[PROBLEM TO WORK ON]:
Copy the lines of the material below word for word, but leave the pictures out of your answer.

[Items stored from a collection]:
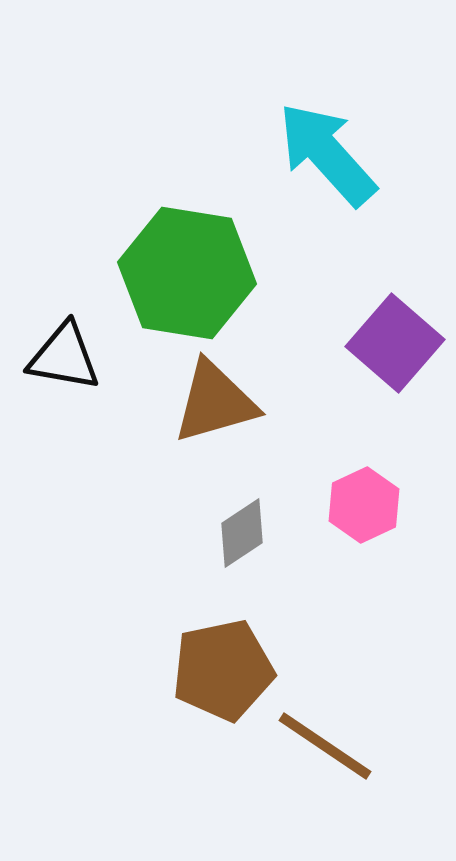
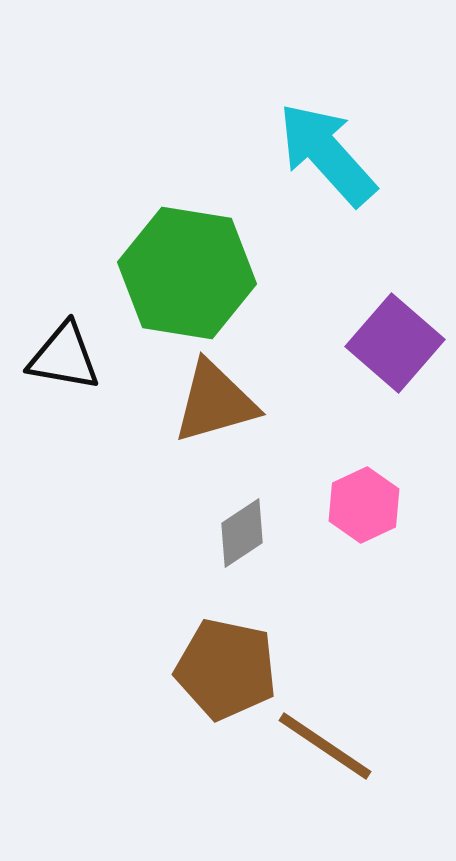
brown pentagon: moved 3 px right, 1 px up; rotated 24 degrees clockwise
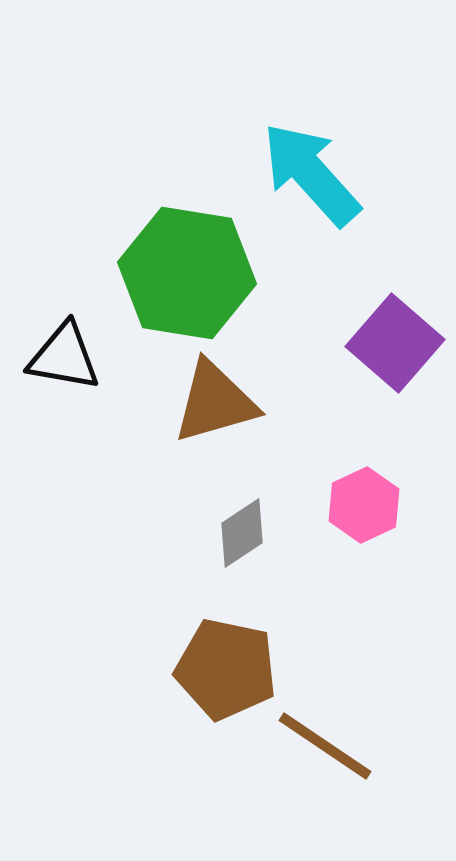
cyan arrow: moved 16 px left, 20 px down
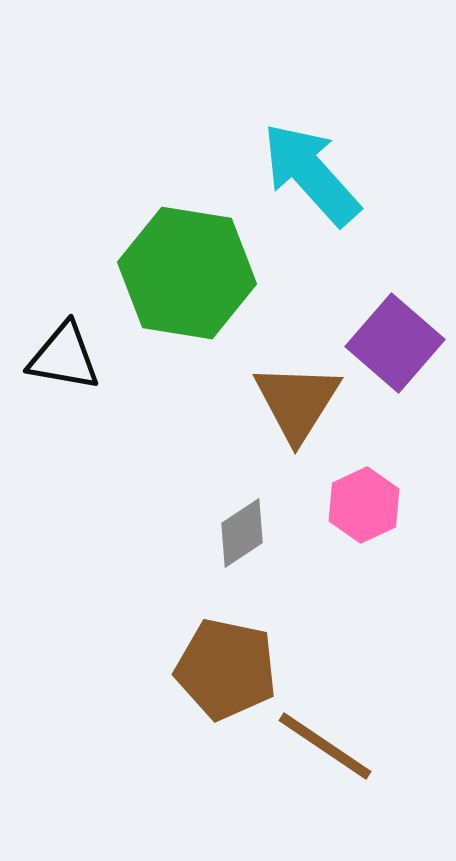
brown triangle: moved 82 px right; rotated 42 degrees counterclockwise
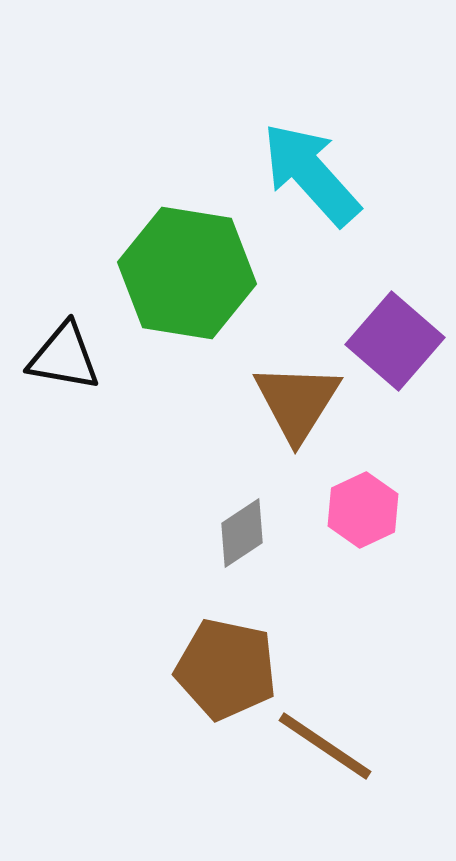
purple square: moved 2 px up
pink hexagon: moved 1 px left, 5 px down
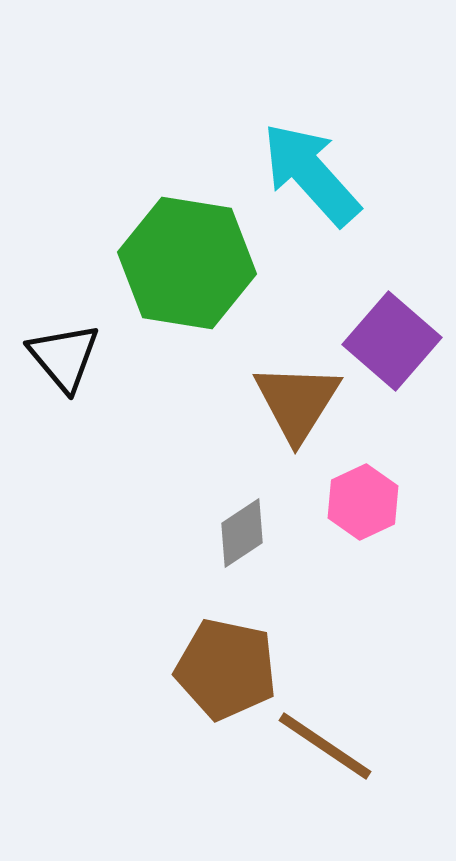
green hexagon: moved 10 px up
purple square: moved 3 px left
black triangle: rotated 40 degrees clockwise
pink hexagon: moved 8 px up
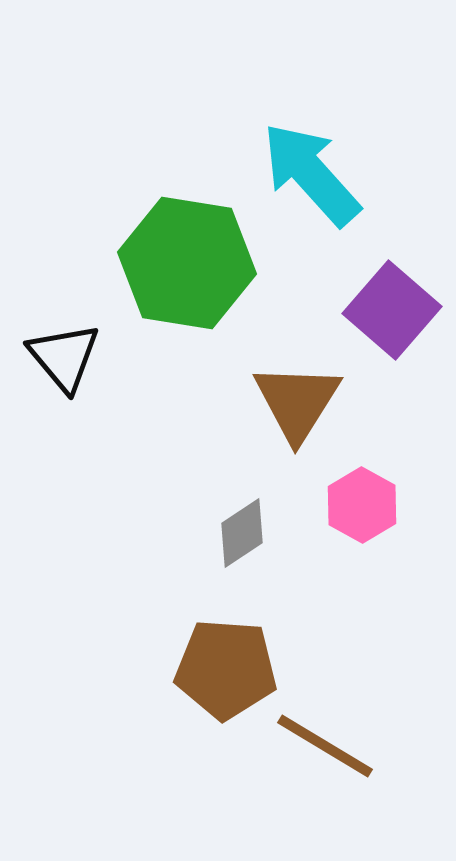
purple square: moved 31 px up
pink hexagon: moved 1 px left, 3 px down; rotated 6 degrees counterclockwise
brown pentagon: rotated 8 degrees counterclockwise
brown line: rotated 3 degrees counterclockwise
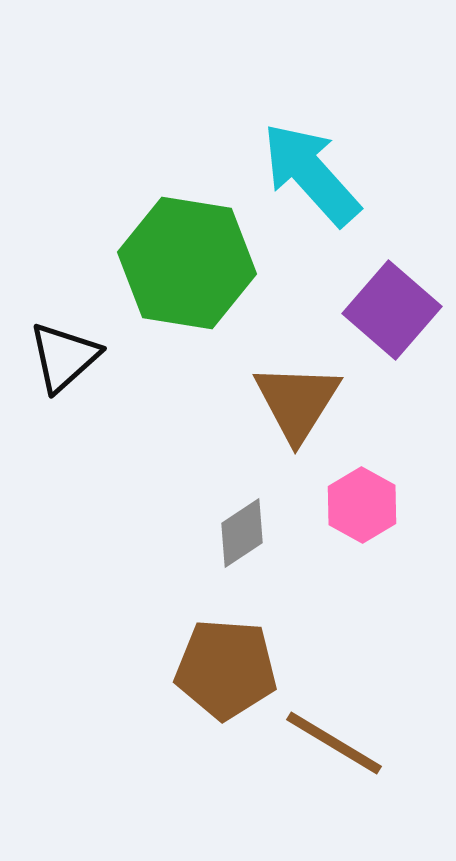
black triangle: rotated 28 degrees clockwise
brown line: moved 9 px right, 3 px up
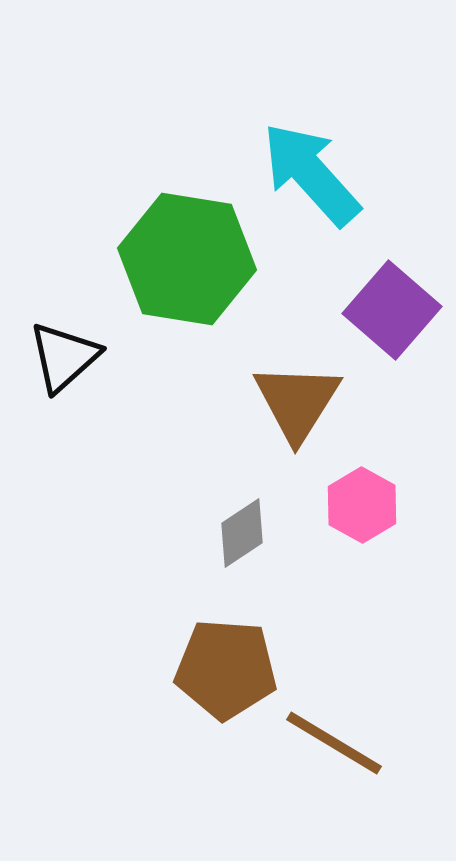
green hexagon: moved 4 px up
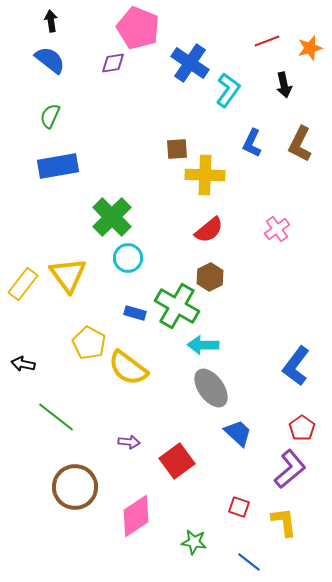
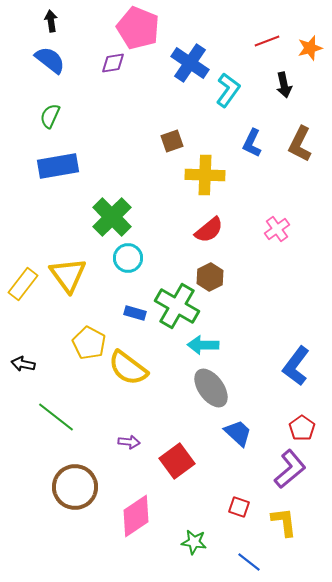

[RIGHT ANSWER]:
brown pentagon: moved 3 px right, 1 px up; rotated 24 degrees clockwise
cyan arrow: moved 16 px left, 20 px down
brown triangle: moved 82 px right; rotated 42 degrees counterclockwise
purple square: moved 2 px up
pink hexagon: moved 1 px left, 5 px down
green hexagon: moved 10 px up
purple square: moved 3 px left
black triangle: rotated 40 degrees clockwise
pink hexagon: moved 8 px up
purple square: moved 31 px up
pink hexagon: moved 1 px left, 3 px down; rotated 6 degrees counterclockwise
brown pentagon: rotated 8 degrees counterclockwise
brown line: rotated 3 degrees counterclockwise
black triangle: rotated 28 degrees clockwise
brown line: moved 9 px right, 3 px up
green hexagon: moved 4 px up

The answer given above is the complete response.